(Information given Opens)

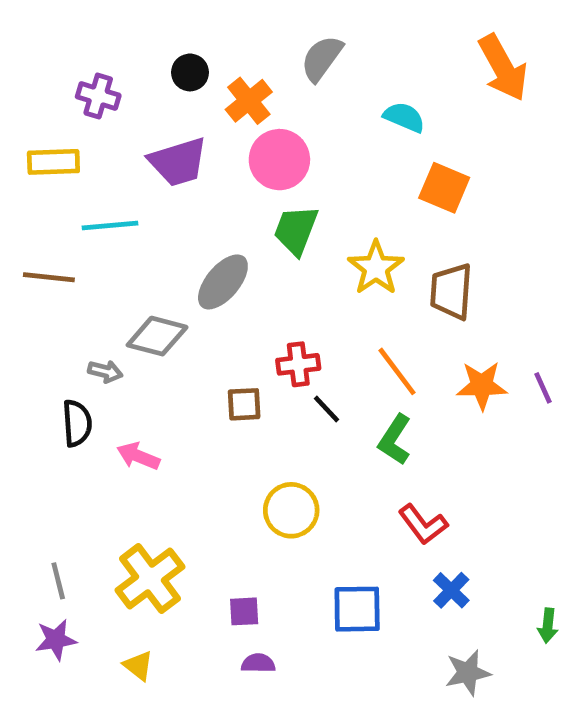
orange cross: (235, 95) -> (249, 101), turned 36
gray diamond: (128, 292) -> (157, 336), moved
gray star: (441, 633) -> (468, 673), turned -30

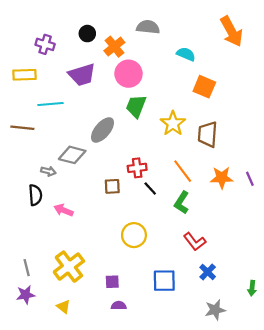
gray semicircle: (322, 58) -> (148, 27), turned 60

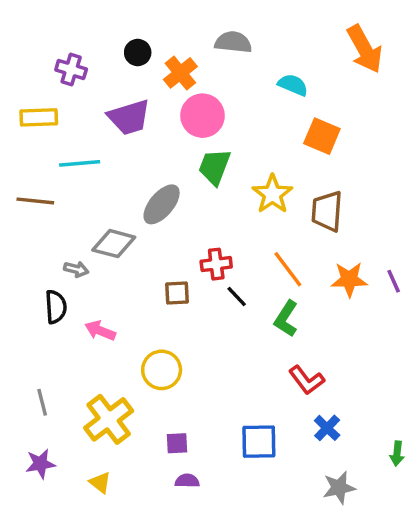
yellow circle: (134, 235) -> (162, 370), moved
gray line: (27, 268) -> (42, 402), moved

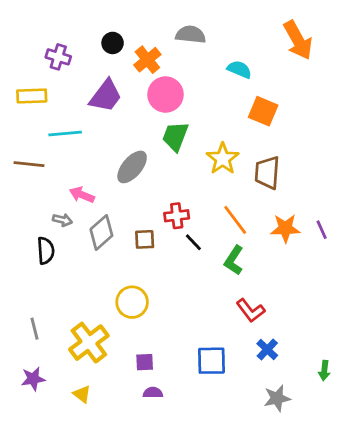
purple trapezoid: (129, 117) -> (106, 96), turned -36
gray diamond: (114, 244) -> (101, 232), moved, turned -56
pink arrow: (100, 331) -> (82, 195), moved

(Information given Closes)

## What is expected
Taking the records above as input, show every line in which the word "turned" is present.

## Solution below
orange cross: (235, 95) -> (249, 101), turned 36
gray star: (441, 633) -> (468, 673), turned -30
gray semicircle: (322, 58) -> (148, 27), turned 60
purple trapezoid: (129, 117) -> (106, 96), turned -36
gray diamond: (114, 244) -> (101, 232), moved, turned -56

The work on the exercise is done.